[PROVIDED DATA Boundary: Start]

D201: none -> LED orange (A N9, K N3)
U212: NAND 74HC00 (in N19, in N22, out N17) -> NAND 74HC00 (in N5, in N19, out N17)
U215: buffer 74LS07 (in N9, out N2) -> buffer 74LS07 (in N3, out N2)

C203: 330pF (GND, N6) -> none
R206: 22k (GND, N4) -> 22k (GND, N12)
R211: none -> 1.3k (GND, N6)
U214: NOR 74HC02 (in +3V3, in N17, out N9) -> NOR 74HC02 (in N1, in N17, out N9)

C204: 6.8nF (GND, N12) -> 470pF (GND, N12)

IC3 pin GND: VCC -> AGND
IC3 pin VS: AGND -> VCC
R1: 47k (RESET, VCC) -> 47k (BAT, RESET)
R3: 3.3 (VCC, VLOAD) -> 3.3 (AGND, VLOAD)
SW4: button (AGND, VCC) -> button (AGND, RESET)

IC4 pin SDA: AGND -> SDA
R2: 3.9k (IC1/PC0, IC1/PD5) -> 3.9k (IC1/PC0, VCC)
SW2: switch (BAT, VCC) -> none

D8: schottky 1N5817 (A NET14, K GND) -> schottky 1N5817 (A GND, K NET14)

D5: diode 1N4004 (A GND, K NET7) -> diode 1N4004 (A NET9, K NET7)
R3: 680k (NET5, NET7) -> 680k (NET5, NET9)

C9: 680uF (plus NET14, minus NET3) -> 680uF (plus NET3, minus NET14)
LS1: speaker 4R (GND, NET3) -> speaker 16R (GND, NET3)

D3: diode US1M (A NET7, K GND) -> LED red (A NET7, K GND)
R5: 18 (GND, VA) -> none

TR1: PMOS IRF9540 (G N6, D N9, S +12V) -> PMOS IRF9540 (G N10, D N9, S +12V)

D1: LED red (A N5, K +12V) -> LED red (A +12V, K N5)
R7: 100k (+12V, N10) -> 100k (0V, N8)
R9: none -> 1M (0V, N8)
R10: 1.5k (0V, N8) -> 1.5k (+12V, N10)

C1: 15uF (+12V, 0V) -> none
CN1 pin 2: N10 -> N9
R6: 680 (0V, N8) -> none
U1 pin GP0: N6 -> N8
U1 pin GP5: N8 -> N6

[PROVIDED DATA Boundary: End]

▸ **WHAT YOU HAVE TO DO**:
Up to and including the line with "D3: diode US1M", restate the records above word for word from the very first line.

▸ **EXERCISE RESPONSE**:
D201: none -> LED orange (A N9, K N3)
U212: NAND 74HC00 (in N19, in N22, out N17) -> NAND 74HC00 (in N5, in N19, out N17)
U215: buffer 74LS07 (in N9, out N2) -> buffer 74LS07 (in N3, out N2)

C203: 330pF (GND, N6) -> none
R206: 22k (GND, N4) -> 22k (GND, N12)
R211: none -> 1.3k (GND, N6)
U214: NOR 74HC02 (in +3V3, in N17, out N9) -> NOR 74HC02 (in N1, in N17, out N9)

C204: 6.8nF (GND, N12) -> 470pF (GND, N12)

IC3 pin GND: VCC -> AGND
IC3 pin VS: AGND -> VCC
R1: 47k (RESET, VCC) -> 47k (BAT, RESET)
R3: 3.3 (VCC, VLOAD) -> 3.3 (AGND, VLOAD)
SW4: button (AGND, VCC) -> button (AGND, RESET)

IC4 pin SDA: AGND -> SDA
R2: 3.9k (IC1/PC0, IC1/PD5) -> 3.9k (IC1/PC0, VCC)
SW2: switch (BAT, VCC) -> none

D8: schottky 1N5817 (A NET14, K GND) -> schottky 1N5817 (A GND, K NET14)

D5: diode 1N4004 (A GND, K NET7) -> diode 1N4004 (A NET9, K NET7)
R3: 680k (NET5, NET7) -> 680k (NET5, NET9)

C9: 680uF (plus NET14, minus NET3) -> 680uF (plus NET3, minus NET14)
LS1: speaker 4R (GND, NET3) -> speaker 16R (GND, NET3)

D3: diode US1M (A NET7, K GND) -> LED red (A NET7, K GND)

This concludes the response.